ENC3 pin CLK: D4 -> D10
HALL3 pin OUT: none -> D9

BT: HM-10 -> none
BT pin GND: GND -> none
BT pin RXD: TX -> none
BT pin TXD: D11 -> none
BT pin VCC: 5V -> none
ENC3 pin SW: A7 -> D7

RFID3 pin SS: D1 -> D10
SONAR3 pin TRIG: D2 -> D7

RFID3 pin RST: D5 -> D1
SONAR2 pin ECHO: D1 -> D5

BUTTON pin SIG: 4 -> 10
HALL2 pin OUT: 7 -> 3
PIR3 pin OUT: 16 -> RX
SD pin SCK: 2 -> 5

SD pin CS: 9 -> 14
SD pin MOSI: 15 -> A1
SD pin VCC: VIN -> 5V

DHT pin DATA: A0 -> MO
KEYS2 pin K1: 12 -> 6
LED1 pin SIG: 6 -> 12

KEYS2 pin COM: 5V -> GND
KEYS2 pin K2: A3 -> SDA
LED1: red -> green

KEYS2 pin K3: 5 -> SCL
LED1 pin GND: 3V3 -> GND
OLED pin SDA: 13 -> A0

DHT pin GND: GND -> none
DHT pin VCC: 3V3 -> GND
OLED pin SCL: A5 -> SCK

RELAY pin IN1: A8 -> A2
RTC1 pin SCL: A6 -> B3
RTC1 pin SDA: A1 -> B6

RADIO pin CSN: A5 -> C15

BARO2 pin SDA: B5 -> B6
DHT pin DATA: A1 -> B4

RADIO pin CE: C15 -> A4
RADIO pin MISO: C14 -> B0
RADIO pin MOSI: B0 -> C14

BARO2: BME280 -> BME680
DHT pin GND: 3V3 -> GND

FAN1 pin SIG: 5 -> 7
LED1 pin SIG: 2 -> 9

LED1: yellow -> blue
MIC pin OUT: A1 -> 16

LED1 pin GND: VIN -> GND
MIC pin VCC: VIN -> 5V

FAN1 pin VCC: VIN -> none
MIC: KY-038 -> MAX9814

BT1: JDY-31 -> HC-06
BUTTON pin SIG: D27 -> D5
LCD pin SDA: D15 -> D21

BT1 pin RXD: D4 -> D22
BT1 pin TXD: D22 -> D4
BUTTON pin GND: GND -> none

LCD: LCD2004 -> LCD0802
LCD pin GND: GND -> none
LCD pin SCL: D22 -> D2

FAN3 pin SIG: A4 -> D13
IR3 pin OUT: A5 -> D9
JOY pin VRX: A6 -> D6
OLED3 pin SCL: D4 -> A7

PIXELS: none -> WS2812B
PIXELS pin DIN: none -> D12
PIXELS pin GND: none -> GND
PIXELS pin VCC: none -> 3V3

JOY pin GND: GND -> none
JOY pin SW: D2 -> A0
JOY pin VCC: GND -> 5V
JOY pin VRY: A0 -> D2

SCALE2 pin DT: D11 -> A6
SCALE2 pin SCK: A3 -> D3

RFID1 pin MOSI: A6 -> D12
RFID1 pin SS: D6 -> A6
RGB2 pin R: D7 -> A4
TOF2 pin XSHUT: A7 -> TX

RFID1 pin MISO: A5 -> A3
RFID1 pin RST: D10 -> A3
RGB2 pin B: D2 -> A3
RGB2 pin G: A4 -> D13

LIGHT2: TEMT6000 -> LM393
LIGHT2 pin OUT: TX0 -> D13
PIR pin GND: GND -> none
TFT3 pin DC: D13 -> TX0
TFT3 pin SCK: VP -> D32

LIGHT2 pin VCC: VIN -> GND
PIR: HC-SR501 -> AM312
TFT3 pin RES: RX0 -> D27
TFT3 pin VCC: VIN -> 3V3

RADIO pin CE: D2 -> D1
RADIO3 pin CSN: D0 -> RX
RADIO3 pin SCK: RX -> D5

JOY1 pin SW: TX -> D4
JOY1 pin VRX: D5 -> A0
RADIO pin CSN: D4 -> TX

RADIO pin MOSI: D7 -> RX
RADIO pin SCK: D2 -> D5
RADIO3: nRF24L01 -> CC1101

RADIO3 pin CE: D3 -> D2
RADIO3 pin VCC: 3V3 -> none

..........

Problem requirements: Print, please, the lines from the first line of the material through the line that contains "RFID3 pin RST: D5 -> D1", exactly as written and with nothing added.

Task solution:
ENC3 pin CLK: D4 -> D10
HALL3 pin OUT: none -> D9

BT: HM-10 -> none
BT pin GND: GND -> none
BT pin RXD: TX -> none
BT pin TXD: D11 -> none
BT pin VCC: 5V -> none
ENC3 pin SW: A7 -> D7

RFID3 pin SS: D1 -> D10
SONAR3 pin TRIG: D2 -> D7

RFID3 pin RST: D5 -> D1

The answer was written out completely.